--- Material provided Enclosed Below ---
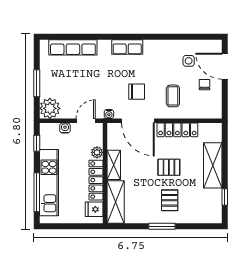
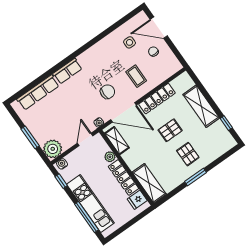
row of seats: (127, 47) -> (67, 71), moved
water cooler: (65, 128) -> (62, 164), moved
shelving: (114, 165) -> (117, 141), moved

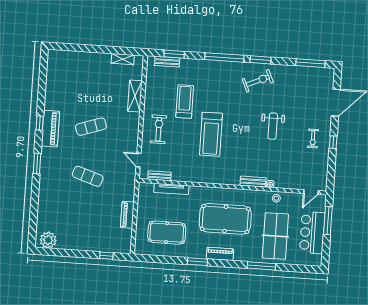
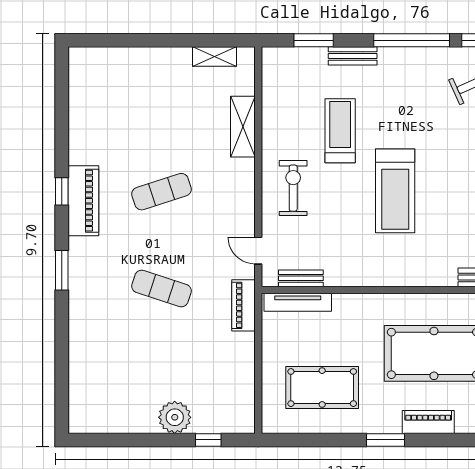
bench: (167, 62) -> (353, 56), moved
tv unit: (171, 189) -> (298, 302), moved
piano: (127, 215) -> (244, 305), moved
plant: (48, 240) -> (175, 417), moved

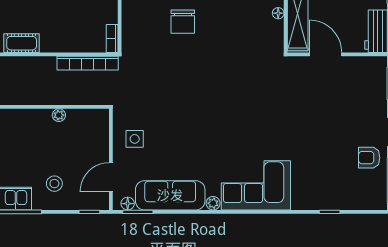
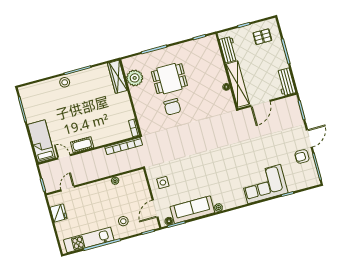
door: (326, 54) -> (260, 103), swing flipped
corner sofa: (256, 185) -> (264, 184), moved

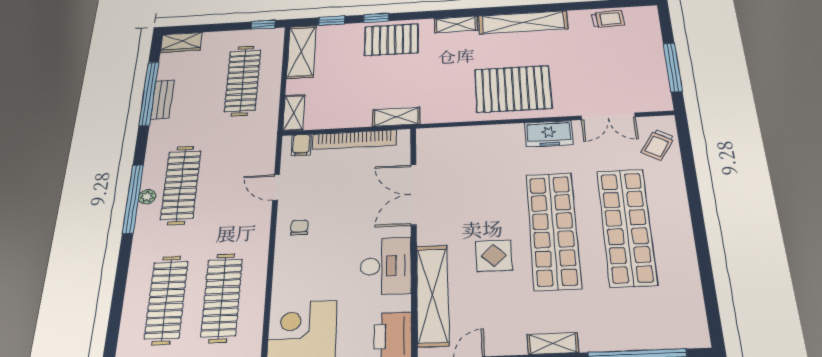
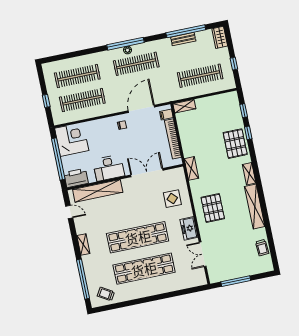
window: (263, 25) -> (234, 64), moved
shelving: (301, 52) -> (222, 100), removed
pallet: (513, 89) -> (213, 208), width x0.73, depth x0.71
shelving: (396, 117) -> (191, 168), moved
trolley: (658, 145) -> (106, 294), moved
door: (276, 187) -> (141, 109), width x1.87
display table: (494, 256) -> (172, 199), moved

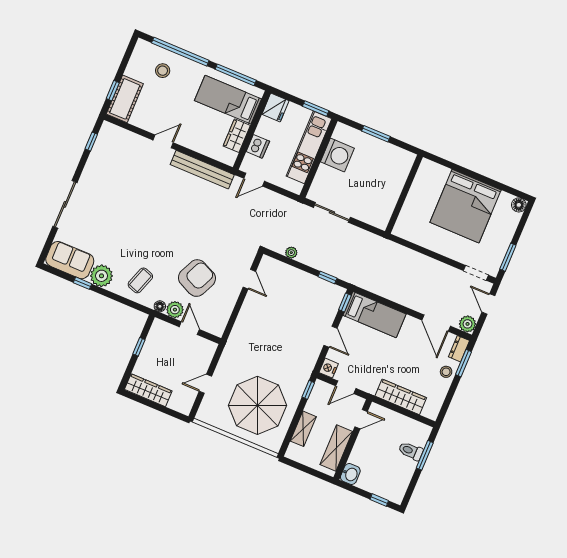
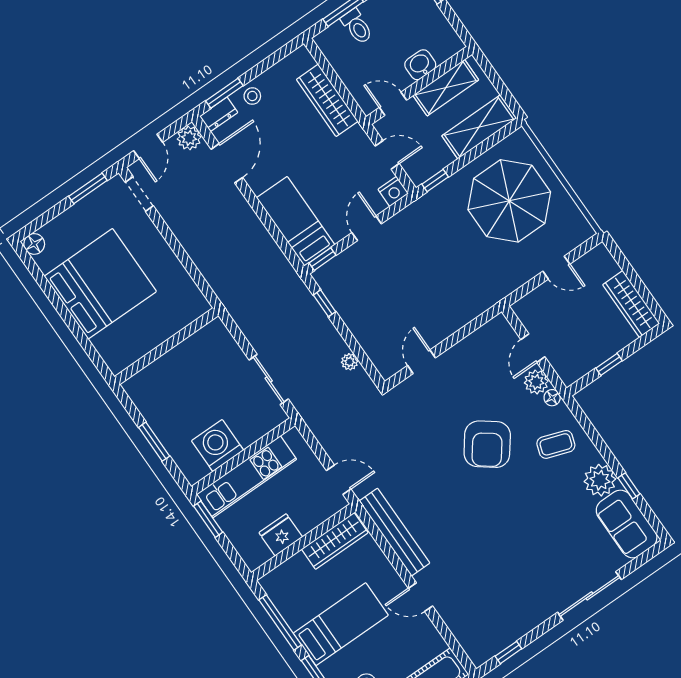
bed: (228, 100) -> (341, 624), moved, turned -90
fridge: (275, 107) -> (281, 535), moved
wardrobe: (237, 136) -> (335, 541), width x1.50
dishwasher: (258, 146) -> (308, 518), removed
armchair: (197, 278) -> (487, 444), moved, turned -78
shelving: (303, 429) -> (479, 127), width x1.50, depth x1.33
washbasin: (350, 474) -> (420, 65), moved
--- End of Enclosed Material provided ---
> **To do**
Repeat the records word for word. Leave out whatever pictures they hold.

> **Your response**
row of seats: (127, 47) -> (67, 71), moved
water cooler: (65, 128) -> (62, 164), moved
shelving: (114, 165) -> (117, 141), moved

bench: (167, 62) -> (353, 56), moved
tv unit: (171, 189) -> (298, 302), moved
piano: (127, 215) -> (244, 305), moved
plant: (48, 240) -> (175, 417), moved

door: (326, 54) -> (260, 103), swing flipped
corner sofa: (256, 185) -> (264, 184), moved

window: (263, 25) -> (234, 64), moved
shelving: (301, 52) -> (222, 100), removed
pallet: (513, 89) -> (213, 208), width x0.73, depth x0.71
shelving: (396, 117) -> (191, 168), moved
trolley: (658, 145) -> (106, 294), moved
door: (276, 187) -> (141, 109), width x1.87
display table: (494, 256) -> (172, 199), moved

bed: (228, 100) -> (341, 624), moved, turned -90
fridge: (275, 107) -> (281, 535), moved
wardrobe: (237, 136) -> (335, 541), width x1.50
dishwasher: (258, 146) -> (308, 518), removed
armchair: (197, 278) -> (487, 444), moved, turned -78
shelving: (303, 429) -> (479, 127), width x1.50, depth x1.33
washbasin: (350, 474) -> (420, 65), moved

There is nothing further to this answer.